• [WORK INSTRUCTIONS]:
Repeat only the lines below from the one containing "pink plate [599,306,740,397]" through the one containing "none -> green rolling pin [468,324,632,400]", inclusive, exactly as written.

• [MATERIAL SHOWN]:
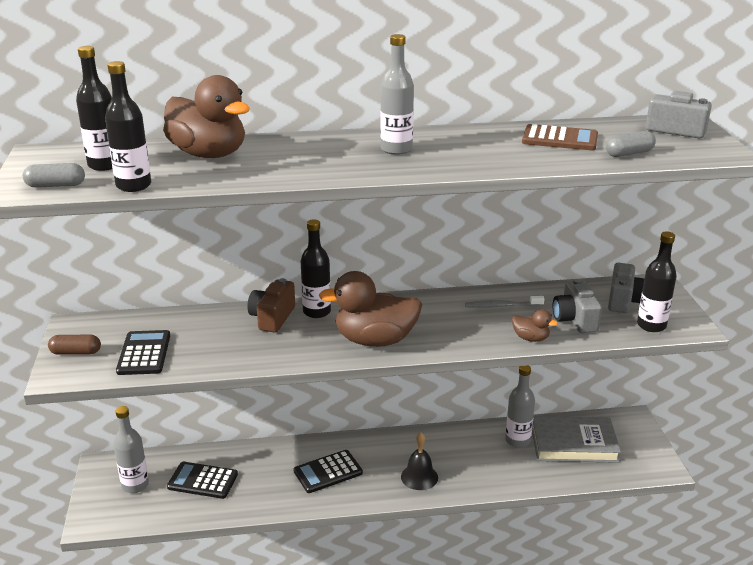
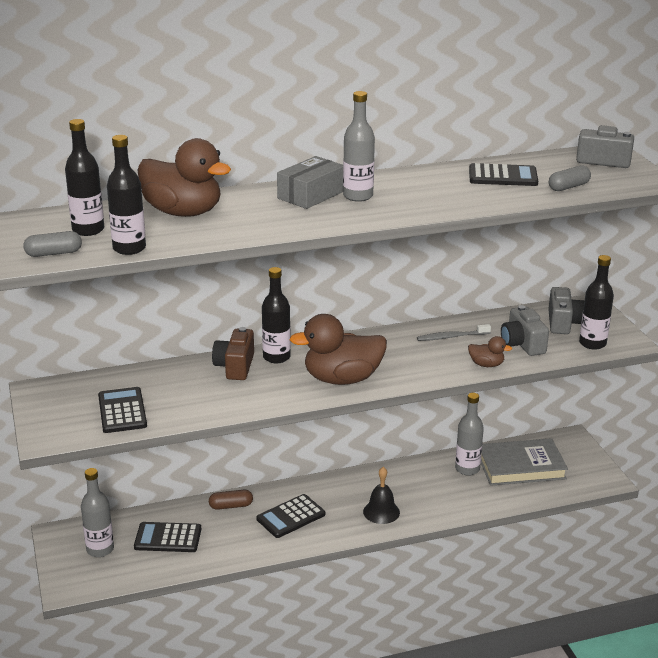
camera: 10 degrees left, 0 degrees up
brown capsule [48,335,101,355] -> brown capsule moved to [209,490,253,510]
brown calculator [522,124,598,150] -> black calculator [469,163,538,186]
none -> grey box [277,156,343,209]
...
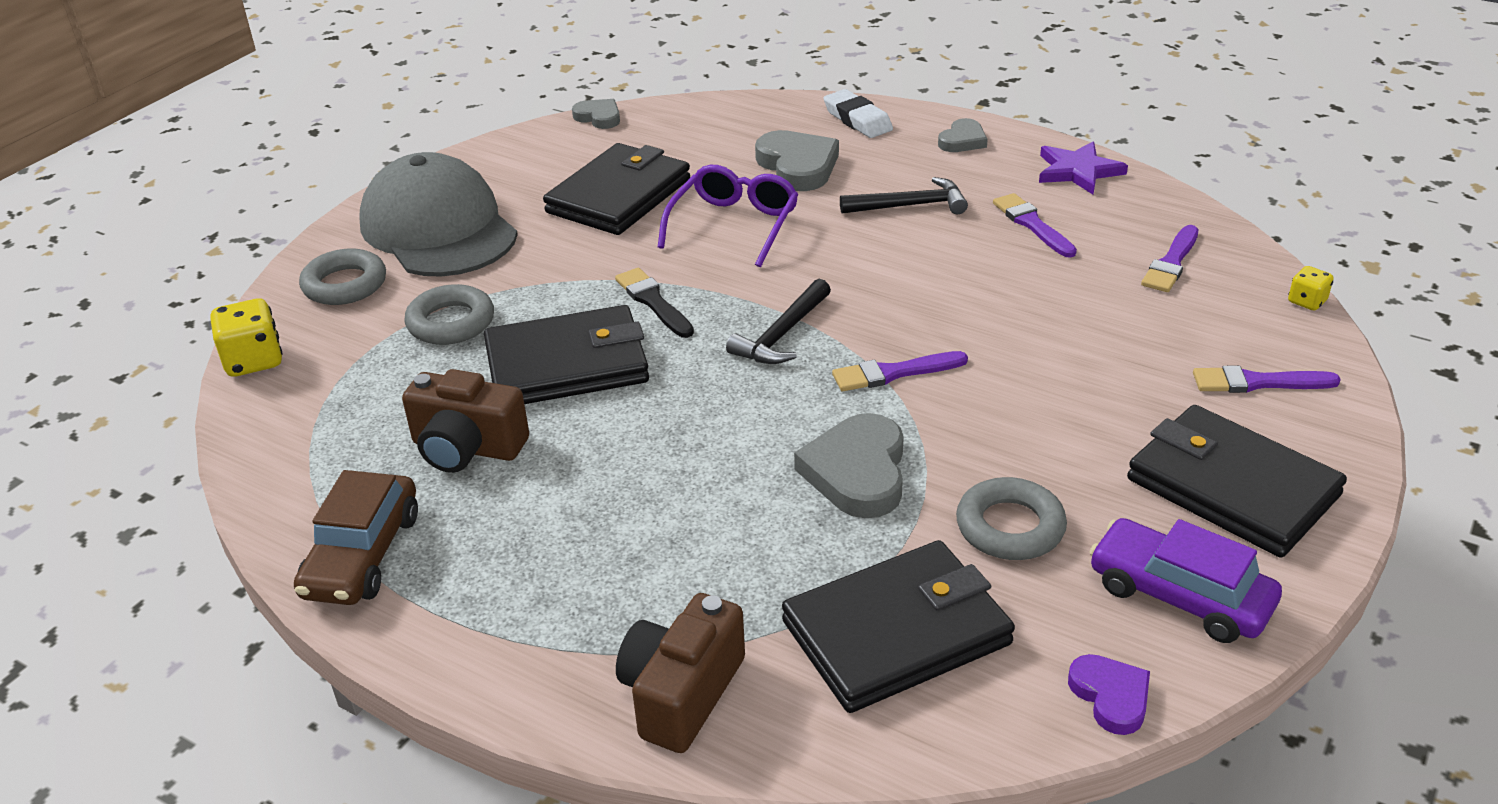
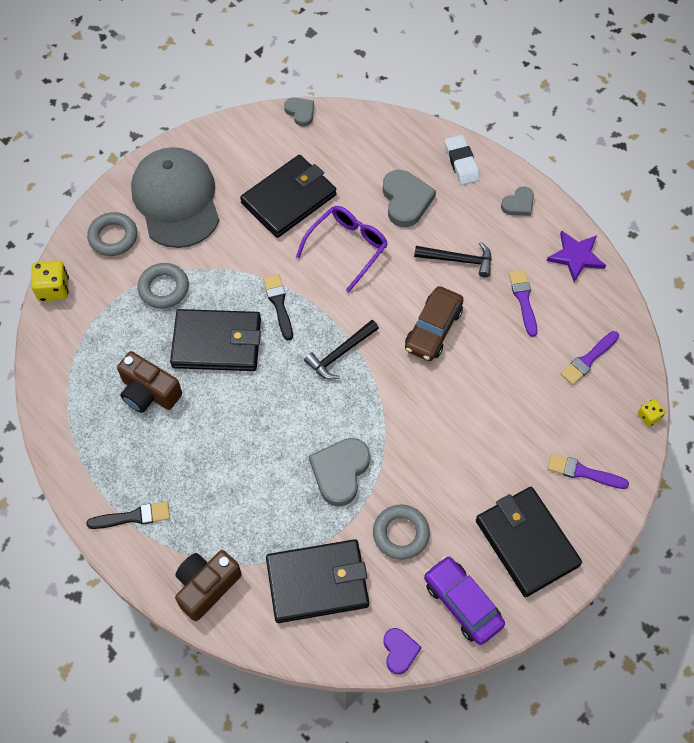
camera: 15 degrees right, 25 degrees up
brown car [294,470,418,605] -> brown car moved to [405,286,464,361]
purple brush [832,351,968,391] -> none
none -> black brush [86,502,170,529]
* * *
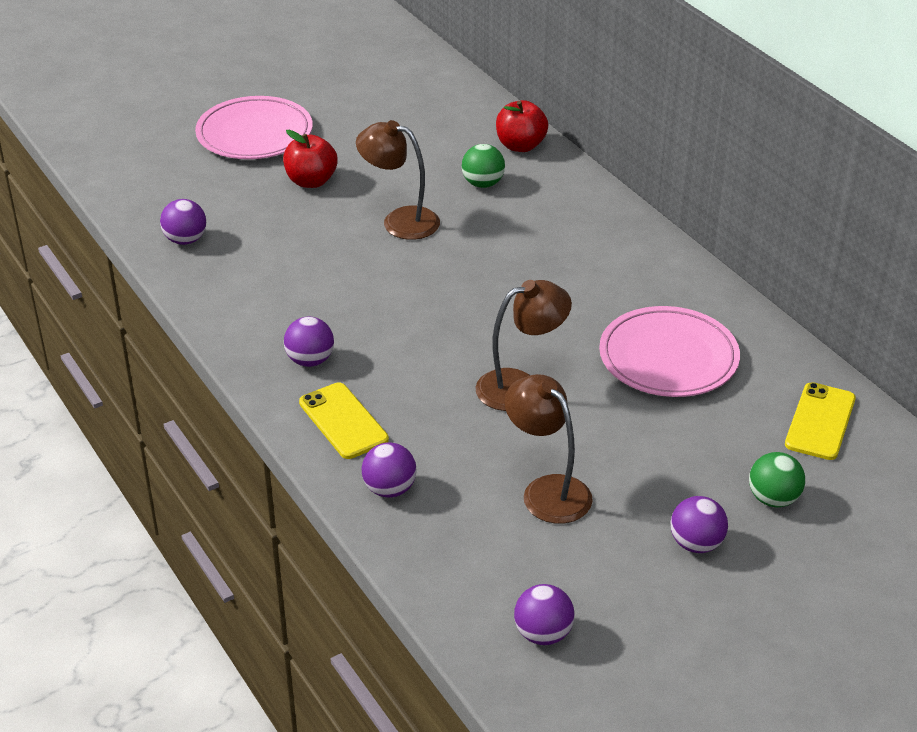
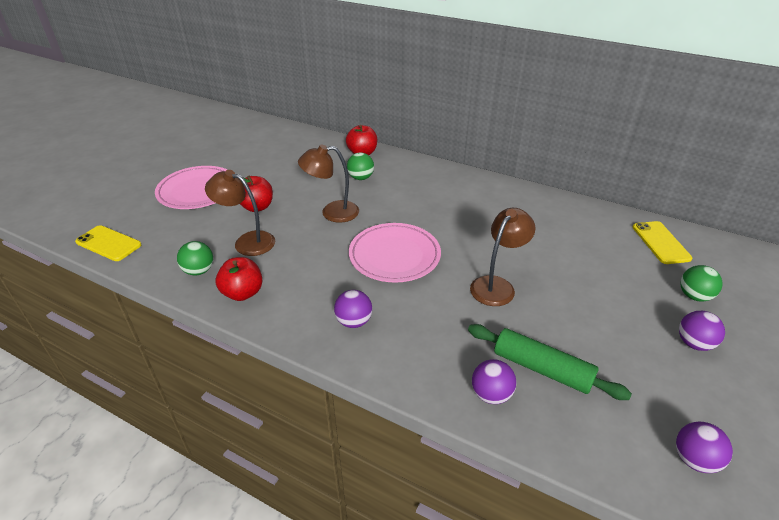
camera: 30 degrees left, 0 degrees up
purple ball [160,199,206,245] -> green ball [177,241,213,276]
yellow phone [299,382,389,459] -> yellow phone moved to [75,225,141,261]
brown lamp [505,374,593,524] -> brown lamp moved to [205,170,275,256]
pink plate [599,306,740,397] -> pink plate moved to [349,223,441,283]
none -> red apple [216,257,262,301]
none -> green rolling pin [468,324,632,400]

• [ANSWER TO THE EXERCISE]:
pink plate [599,306,740,397] -> pink plate moved to [349,223,441,283]
none -> red apple [216,257,262,301]
none -> green rolling pin [468,324,632,400]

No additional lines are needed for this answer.